## Exercise objective
Write out the records in full and without alteration, setting aside their pictures.

Before-and-after change data
____________

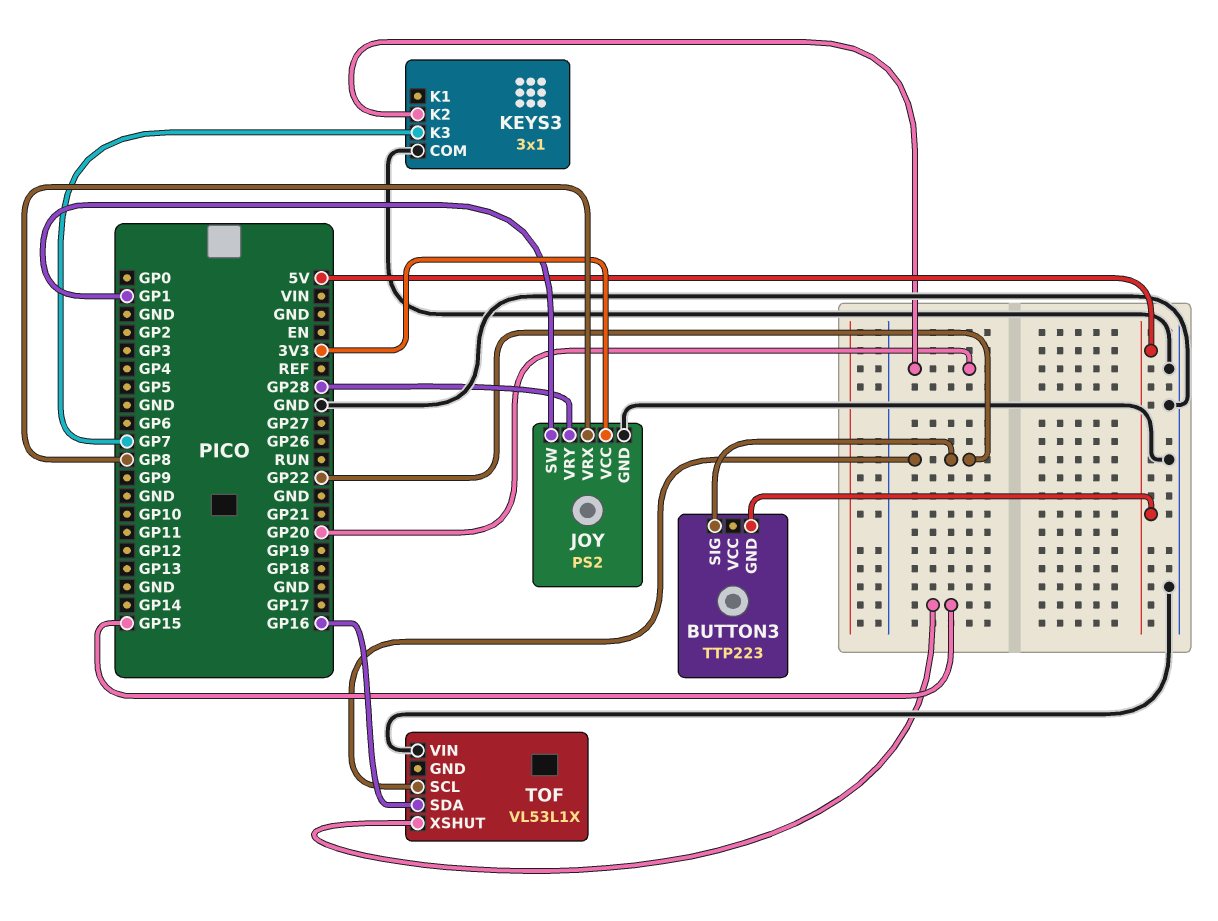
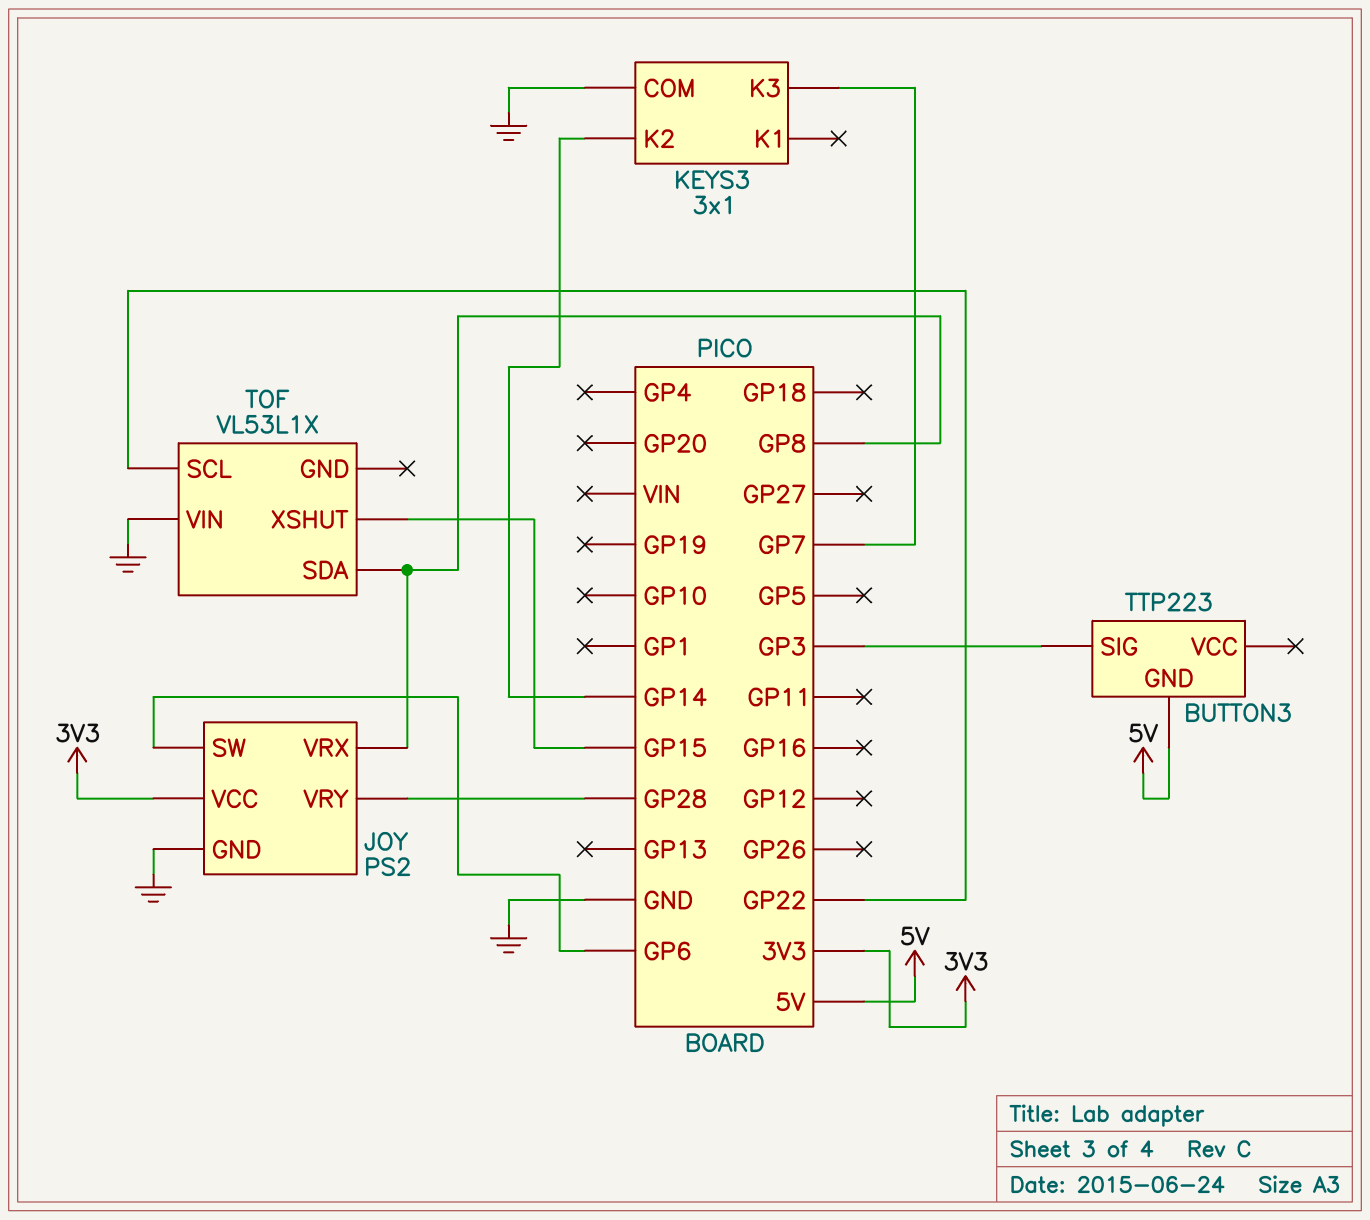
BUTTON3 pin SIG: GP22 -> GP3
JOY pin SW: GP1 -> GP6
KEYS3 pin K2: GP20 -> GP14
TOF pin SDA: GP16 -> GP8

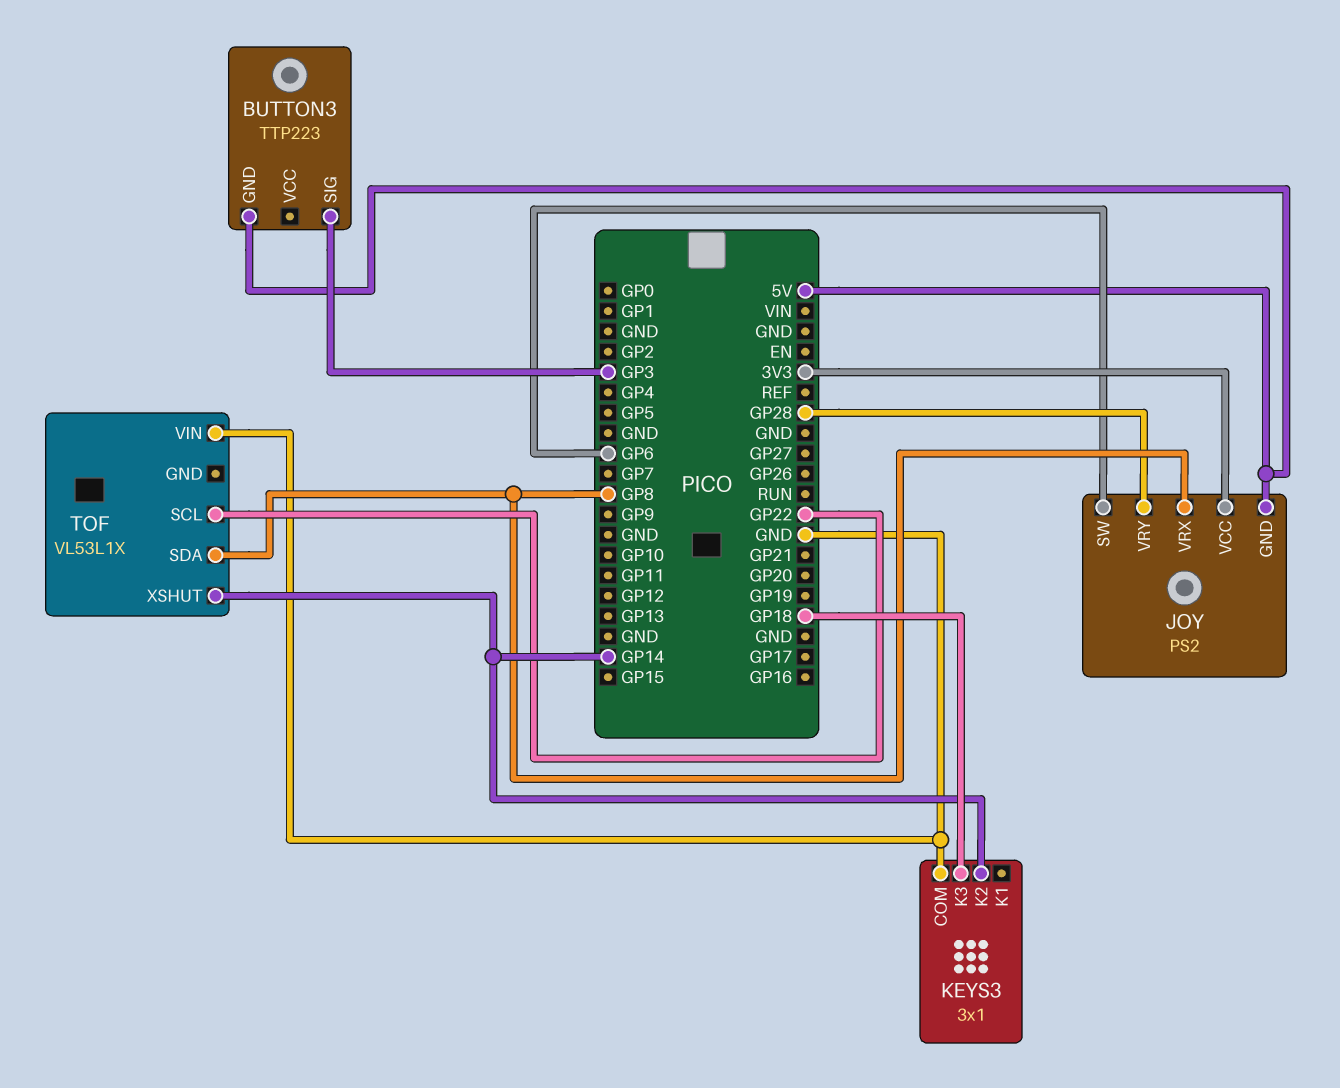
JOY pin GND: GND -> 5V
KEYS3 pin K3: GP7 -> GP18
TOF pin XSHUT: GP15 -> GP14

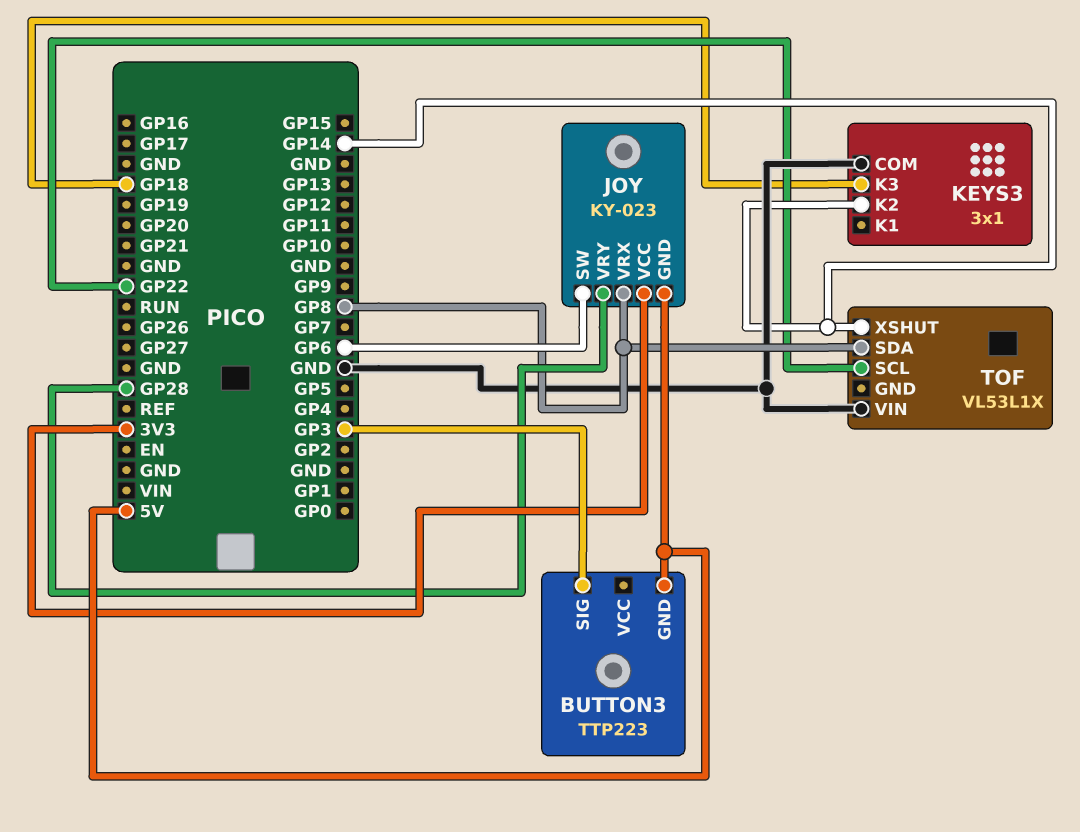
JOY: PS2 -> KY-023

____________

## Answer for this exercise
BUTTON3 pin SIG: GP22 -> GP3
JOY pin SW: GP1 -> GP6
KEYS3 pin K2: GP20 -> GP14
TOF pin SDA: GP16 -> GP8

JOY pin GND: GND -> 5V
KEYS3 pin K3: GP7 -> GP18
TOF pin XSHUT: GP15 -> GP14

JOY: PS2 -> KY-023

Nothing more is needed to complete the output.